§ **DATA PROVIDED**:
────────────────────

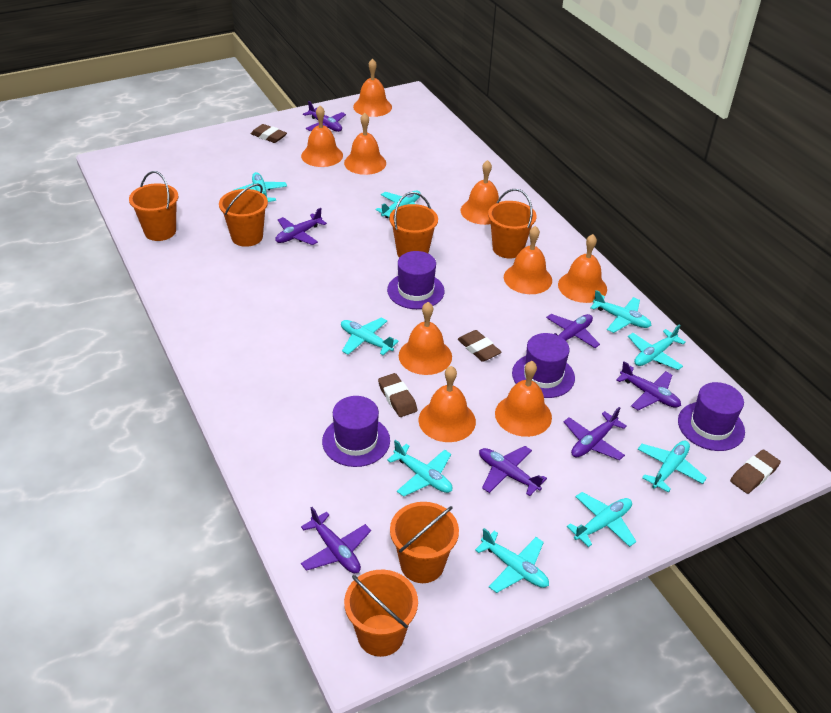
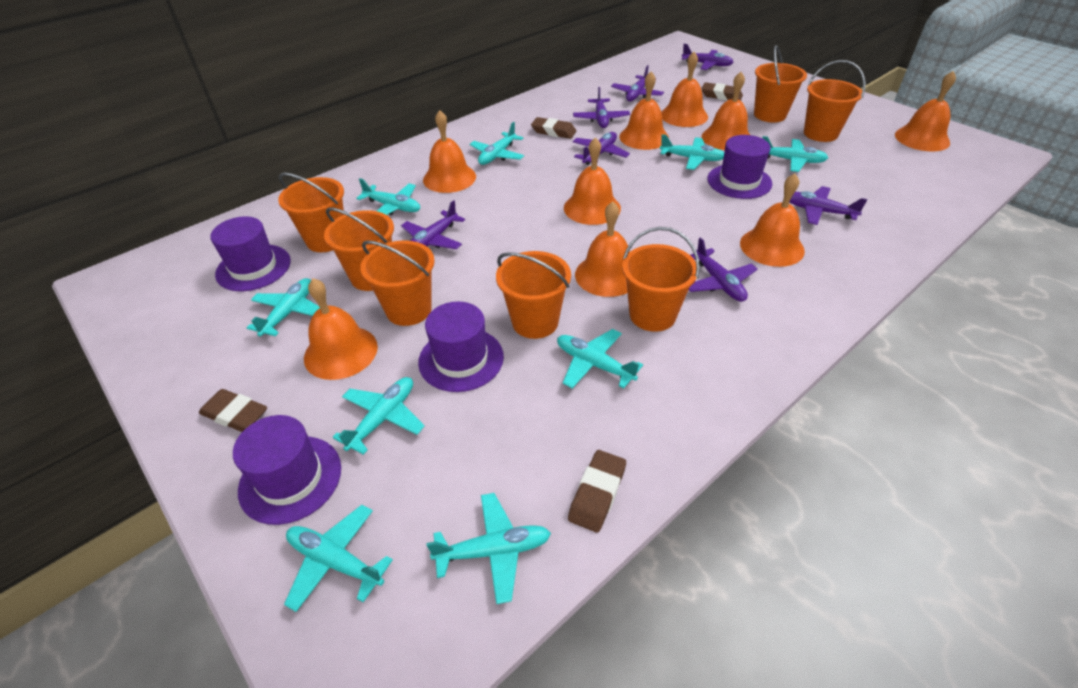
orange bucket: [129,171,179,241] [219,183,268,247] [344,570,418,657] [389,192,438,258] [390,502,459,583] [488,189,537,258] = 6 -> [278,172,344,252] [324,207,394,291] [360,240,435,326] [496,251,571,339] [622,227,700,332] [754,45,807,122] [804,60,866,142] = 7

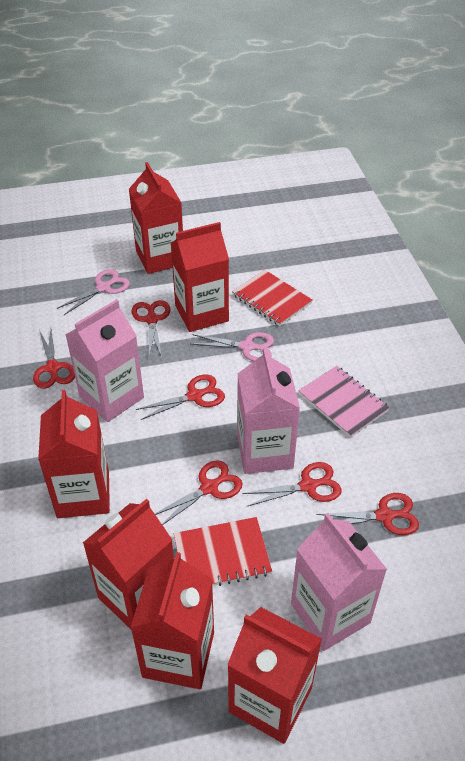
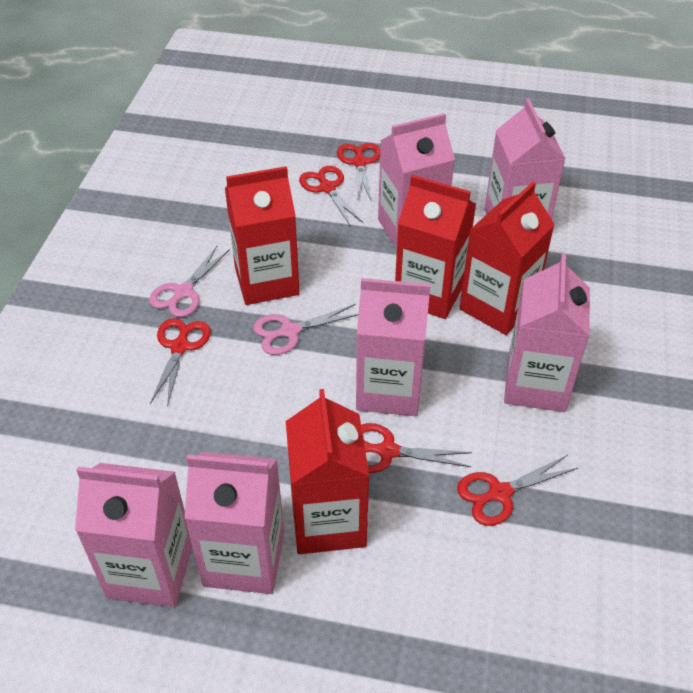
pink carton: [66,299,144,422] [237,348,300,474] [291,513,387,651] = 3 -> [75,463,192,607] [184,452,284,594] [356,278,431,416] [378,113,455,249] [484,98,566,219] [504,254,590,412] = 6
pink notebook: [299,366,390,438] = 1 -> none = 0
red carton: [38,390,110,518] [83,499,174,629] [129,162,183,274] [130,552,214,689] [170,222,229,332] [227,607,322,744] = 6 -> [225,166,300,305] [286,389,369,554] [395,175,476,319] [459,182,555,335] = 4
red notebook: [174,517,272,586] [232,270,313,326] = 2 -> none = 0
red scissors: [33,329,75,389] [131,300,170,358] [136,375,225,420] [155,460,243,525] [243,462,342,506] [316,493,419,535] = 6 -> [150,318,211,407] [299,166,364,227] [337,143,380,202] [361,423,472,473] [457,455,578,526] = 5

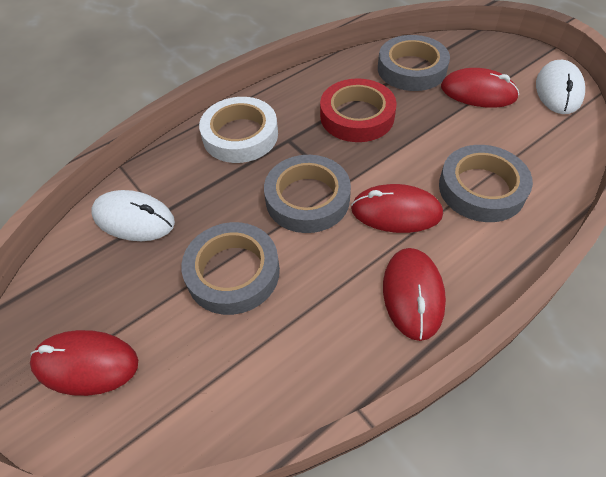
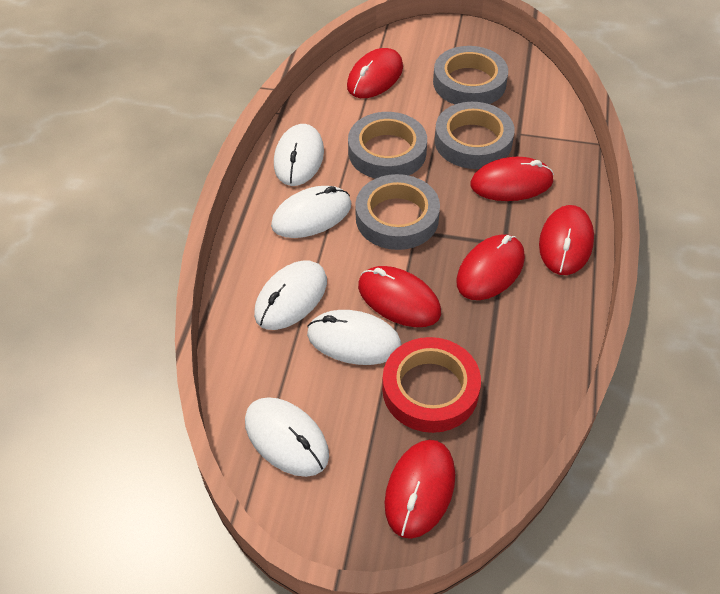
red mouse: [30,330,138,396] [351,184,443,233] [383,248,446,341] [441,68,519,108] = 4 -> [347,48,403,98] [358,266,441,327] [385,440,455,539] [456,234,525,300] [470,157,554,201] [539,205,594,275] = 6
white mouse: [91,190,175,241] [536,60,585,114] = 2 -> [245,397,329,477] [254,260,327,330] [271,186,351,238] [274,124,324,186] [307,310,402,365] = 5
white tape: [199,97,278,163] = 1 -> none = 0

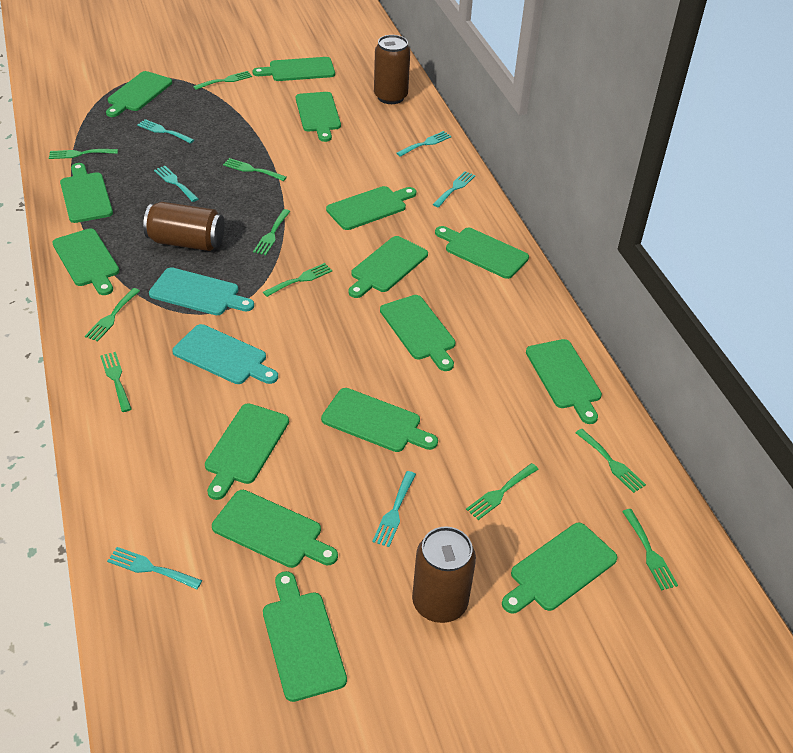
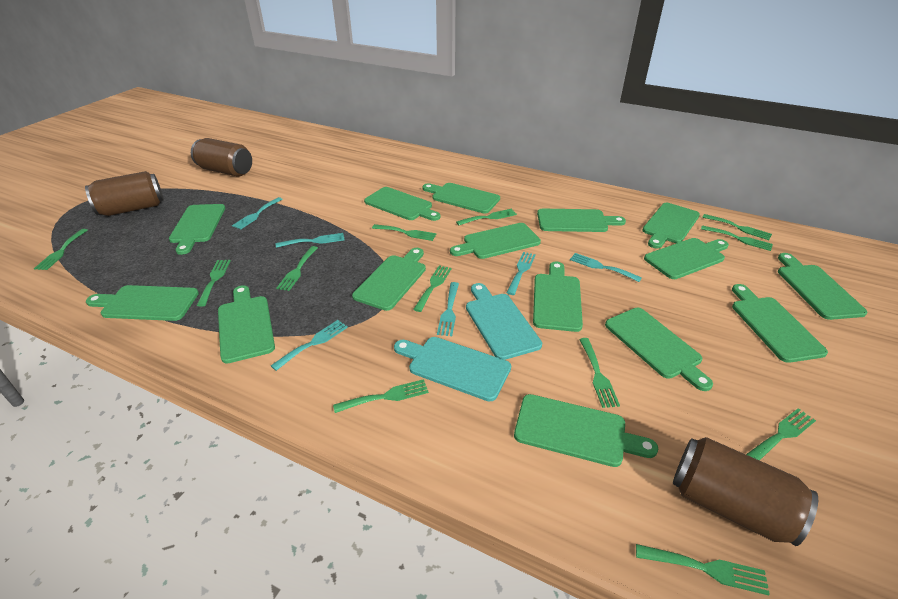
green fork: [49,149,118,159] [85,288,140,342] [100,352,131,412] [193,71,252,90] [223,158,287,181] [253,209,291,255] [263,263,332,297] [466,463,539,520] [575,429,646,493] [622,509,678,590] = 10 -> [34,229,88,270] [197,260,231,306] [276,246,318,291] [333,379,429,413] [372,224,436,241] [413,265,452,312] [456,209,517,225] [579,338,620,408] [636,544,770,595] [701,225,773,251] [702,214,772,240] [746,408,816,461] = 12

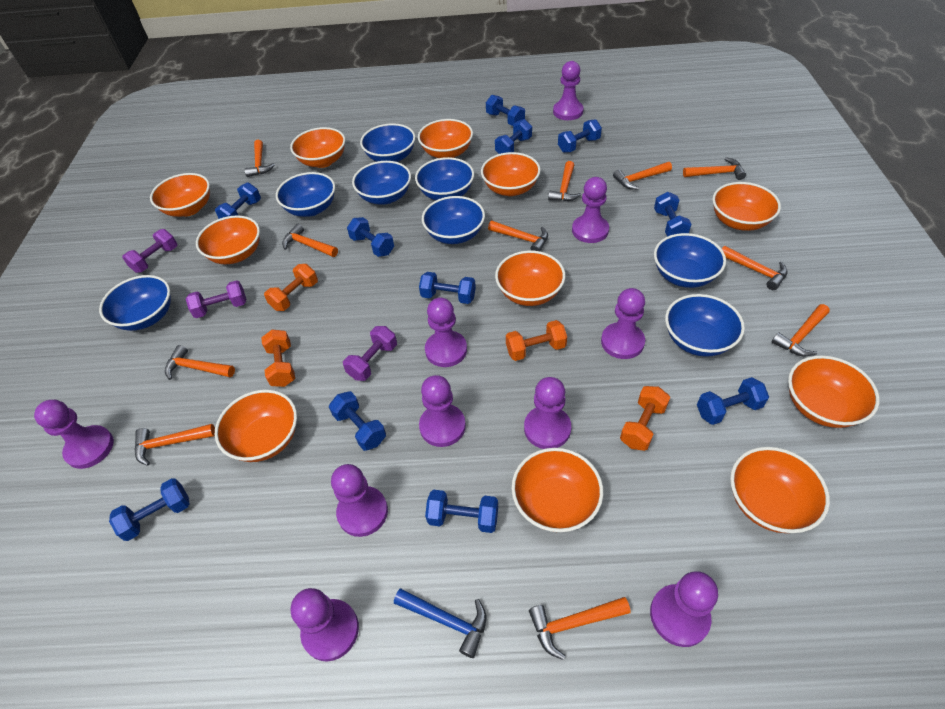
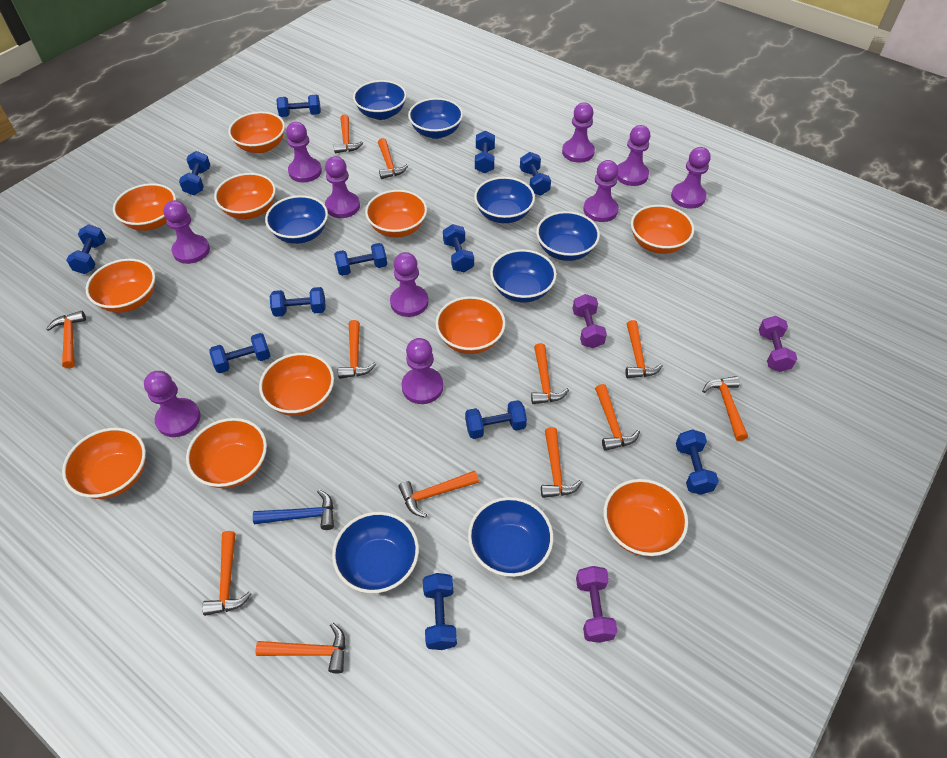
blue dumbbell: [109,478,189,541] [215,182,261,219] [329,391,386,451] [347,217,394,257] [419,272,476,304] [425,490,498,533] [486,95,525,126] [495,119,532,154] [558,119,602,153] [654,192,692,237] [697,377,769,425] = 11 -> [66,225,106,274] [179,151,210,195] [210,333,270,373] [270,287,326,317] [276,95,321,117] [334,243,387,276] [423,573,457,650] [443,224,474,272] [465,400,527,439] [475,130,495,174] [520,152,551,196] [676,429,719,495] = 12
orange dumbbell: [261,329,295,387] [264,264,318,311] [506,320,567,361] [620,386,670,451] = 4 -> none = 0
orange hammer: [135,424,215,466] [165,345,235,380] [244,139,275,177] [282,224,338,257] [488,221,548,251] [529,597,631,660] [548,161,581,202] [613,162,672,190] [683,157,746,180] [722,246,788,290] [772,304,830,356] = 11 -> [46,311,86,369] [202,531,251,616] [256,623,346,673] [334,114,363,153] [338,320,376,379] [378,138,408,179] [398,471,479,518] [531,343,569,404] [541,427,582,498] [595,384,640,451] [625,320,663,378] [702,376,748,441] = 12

────────────────────

§ **EXERCISE GOAL**:
What do the lines above say from the one containing "pink notebook: [299,366,390,438]" down to the one containing "red carton: [38,390,110,518]"? Return them exactly, both end lines included, and only them.

§ **RESPONSE TO THE TASK**:
pink notebook: [299,366,390,438] = 1 -> none = 0
red carton: [38,390,110,518] [83,499,174,629] [129,162,183,274] [130,552,214,689] [170,222,229,332] [227,607,322,744] = 6 -> [225,166,300,305] [286,389,369,554] [395,175,476,319] [459,182,555,335] = 4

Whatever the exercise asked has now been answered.